◆ Task directions
Return the following data exactly, with all pictures left out.
*** Opening Provided records ***
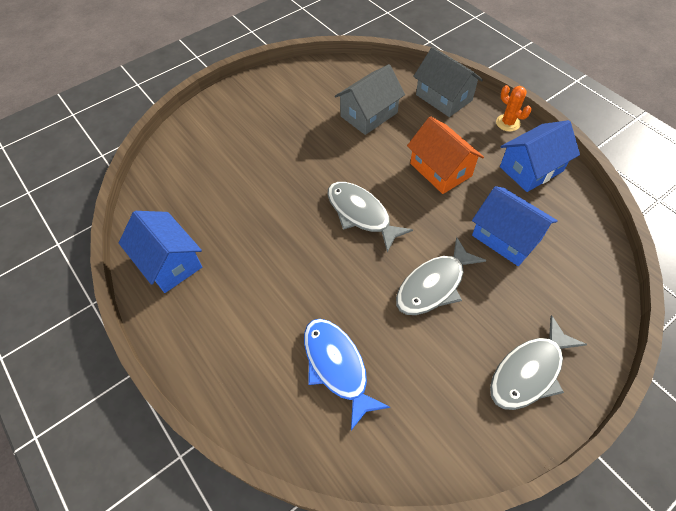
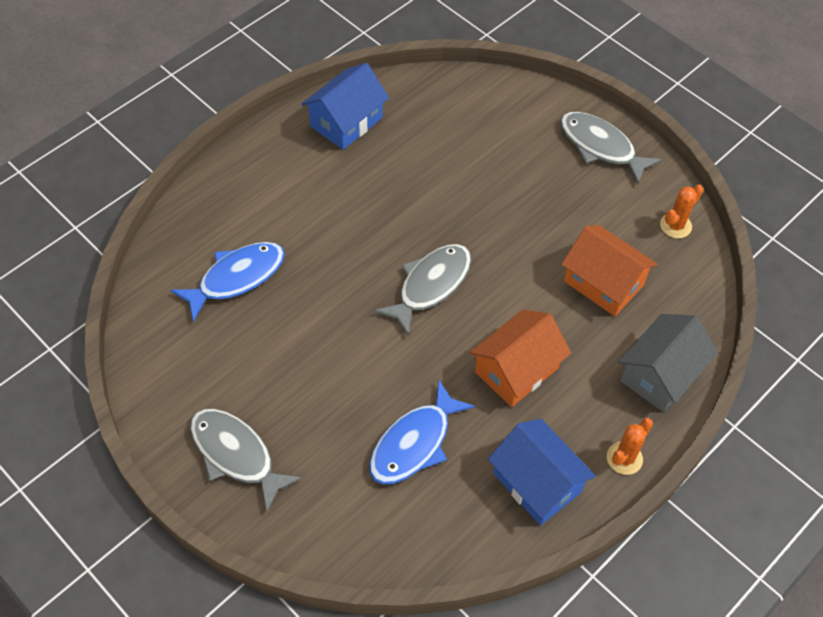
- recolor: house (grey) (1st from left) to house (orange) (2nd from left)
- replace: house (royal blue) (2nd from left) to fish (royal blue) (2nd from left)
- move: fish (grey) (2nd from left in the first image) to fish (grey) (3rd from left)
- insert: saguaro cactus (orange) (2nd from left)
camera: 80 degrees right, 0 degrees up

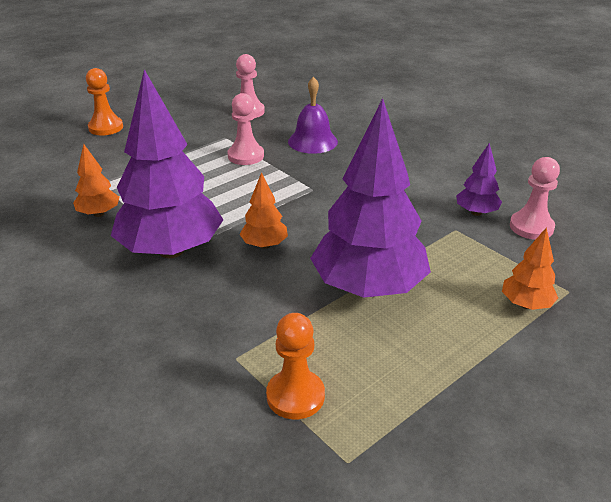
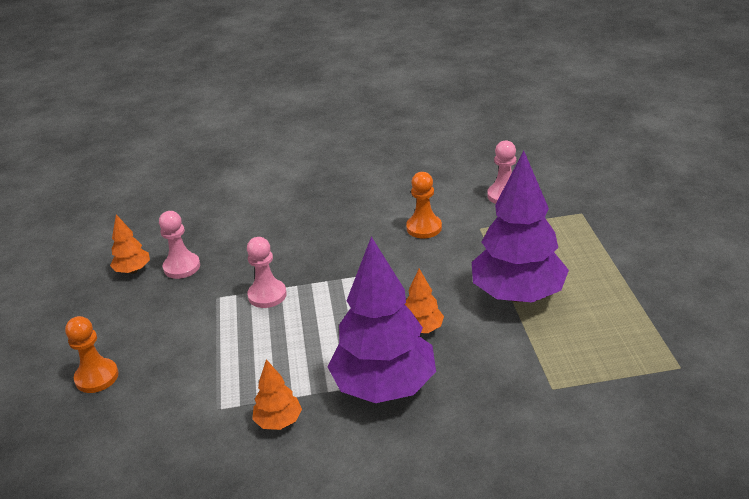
- delete: hand bell (violet)
- delete: toy tree (violet) (3rd from left)
- move: toy tree (orange) (3rd from left in the first image) to toy tree (orange) (1st from left)
- move: chess pawn (orange) (2nd from left)
camera: 55 degrees left, 0 degrees up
*** Closing Provided records ***
◆ Problem solution
- recolor: house (grey) (1st from left) to house (orange) (2nd from left)
- replace: house (royal blue) (2nd from left) to fish (royal blue) (2nd from left)
- move: fish (grey) (2nd from left in the first image) to fish (grey) (3rd from left)
- insert: saguaro cactus (orange) (2nd from left)
camera: 80 degrees right, 0 degrees up

- delete: hand bell (violet)
- delete: toy tree (violet) (3rd from left)
- move: toy tree (orange) (3rd from left in the first image) to toy tree (orange) (1st from left)
- move: chess pawn (orange) (2nd from left)
camera: 55 degrees left, 0 degrees up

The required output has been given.